# The request:
How many lines of the data contain the string "BreathingSign"? Reply with the number alone.

==*==

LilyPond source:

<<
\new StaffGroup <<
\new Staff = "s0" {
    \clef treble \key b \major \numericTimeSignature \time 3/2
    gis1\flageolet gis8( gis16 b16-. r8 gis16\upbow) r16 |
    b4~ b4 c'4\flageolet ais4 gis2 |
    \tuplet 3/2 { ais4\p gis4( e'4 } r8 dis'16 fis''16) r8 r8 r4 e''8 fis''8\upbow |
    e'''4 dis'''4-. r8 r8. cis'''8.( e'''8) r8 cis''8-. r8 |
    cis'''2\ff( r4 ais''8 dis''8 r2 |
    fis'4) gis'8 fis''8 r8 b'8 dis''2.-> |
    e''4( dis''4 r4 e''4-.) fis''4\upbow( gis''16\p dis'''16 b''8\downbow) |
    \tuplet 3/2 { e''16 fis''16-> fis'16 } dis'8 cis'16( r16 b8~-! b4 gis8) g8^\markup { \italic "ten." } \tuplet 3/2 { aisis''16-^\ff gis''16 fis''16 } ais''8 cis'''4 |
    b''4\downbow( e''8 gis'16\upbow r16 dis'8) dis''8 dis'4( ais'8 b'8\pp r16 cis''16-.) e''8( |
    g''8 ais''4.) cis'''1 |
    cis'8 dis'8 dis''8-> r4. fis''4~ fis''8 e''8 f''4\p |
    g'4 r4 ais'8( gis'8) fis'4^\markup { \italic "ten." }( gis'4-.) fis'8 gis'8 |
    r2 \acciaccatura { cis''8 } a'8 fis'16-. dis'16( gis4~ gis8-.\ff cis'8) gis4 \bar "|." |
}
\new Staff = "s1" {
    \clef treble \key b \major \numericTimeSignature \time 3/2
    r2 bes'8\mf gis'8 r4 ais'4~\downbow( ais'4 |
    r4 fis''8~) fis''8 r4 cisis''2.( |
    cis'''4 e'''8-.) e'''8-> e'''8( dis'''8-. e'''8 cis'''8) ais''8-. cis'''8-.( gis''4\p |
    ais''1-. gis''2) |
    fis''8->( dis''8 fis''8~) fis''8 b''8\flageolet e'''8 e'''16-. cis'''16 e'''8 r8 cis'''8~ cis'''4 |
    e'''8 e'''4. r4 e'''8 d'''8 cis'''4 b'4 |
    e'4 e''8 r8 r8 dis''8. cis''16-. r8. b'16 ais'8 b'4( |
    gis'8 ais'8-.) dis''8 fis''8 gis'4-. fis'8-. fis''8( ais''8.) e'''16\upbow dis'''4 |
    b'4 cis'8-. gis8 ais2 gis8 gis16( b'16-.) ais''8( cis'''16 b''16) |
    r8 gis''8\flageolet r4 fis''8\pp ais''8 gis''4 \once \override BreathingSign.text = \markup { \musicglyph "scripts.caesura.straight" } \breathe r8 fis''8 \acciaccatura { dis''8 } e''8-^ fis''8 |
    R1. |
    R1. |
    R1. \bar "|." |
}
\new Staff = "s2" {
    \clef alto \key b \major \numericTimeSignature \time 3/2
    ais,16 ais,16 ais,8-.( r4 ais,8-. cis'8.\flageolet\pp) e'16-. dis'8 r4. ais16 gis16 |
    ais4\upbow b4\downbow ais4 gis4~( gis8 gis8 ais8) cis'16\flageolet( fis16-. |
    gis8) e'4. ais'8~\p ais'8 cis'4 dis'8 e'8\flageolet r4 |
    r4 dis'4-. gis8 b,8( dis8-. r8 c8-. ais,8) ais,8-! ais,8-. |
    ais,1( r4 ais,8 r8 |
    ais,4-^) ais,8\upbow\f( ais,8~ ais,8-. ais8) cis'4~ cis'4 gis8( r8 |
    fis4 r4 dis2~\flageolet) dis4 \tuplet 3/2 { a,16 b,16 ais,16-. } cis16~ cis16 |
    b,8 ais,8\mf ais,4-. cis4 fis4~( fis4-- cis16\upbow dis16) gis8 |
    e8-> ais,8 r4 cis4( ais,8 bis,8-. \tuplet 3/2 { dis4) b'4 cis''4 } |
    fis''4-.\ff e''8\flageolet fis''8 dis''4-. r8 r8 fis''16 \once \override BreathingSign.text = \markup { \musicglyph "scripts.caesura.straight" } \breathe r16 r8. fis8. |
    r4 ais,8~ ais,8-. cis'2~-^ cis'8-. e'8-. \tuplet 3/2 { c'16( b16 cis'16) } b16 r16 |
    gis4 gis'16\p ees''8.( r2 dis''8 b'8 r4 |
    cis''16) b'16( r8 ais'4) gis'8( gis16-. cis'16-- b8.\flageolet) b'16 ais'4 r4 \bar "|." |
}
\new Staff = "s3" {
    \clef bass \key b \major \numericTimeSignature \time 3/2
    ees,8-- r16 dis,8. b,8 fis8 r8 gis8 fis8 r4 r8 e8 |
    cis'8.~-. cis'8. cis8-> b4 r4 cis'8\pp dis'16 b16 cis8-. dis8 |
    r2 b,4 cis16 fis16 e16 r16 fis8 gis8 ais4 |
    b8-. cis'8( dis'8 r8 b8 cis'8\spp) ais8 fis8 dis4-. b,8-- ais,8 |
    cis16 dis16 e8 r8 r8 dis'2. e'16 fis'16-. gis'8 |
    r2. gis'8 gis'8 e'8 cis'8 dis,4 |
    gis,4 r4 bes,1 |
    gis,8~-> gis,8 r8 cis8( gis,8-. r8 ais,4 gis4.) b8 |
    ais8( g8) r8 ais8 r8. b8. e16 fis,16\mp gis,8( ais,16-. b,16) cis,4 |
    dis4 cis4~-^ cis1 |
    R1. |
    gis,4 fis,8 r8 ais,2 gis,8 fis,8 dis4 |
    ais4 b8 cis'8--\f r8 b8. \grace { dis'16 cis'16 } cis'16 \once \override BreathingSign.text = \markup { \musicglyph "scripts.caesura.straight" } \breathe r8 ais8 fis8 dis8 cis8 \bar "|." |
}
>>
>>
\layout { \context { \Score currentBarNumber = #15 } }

==*==

# Answer in full:
3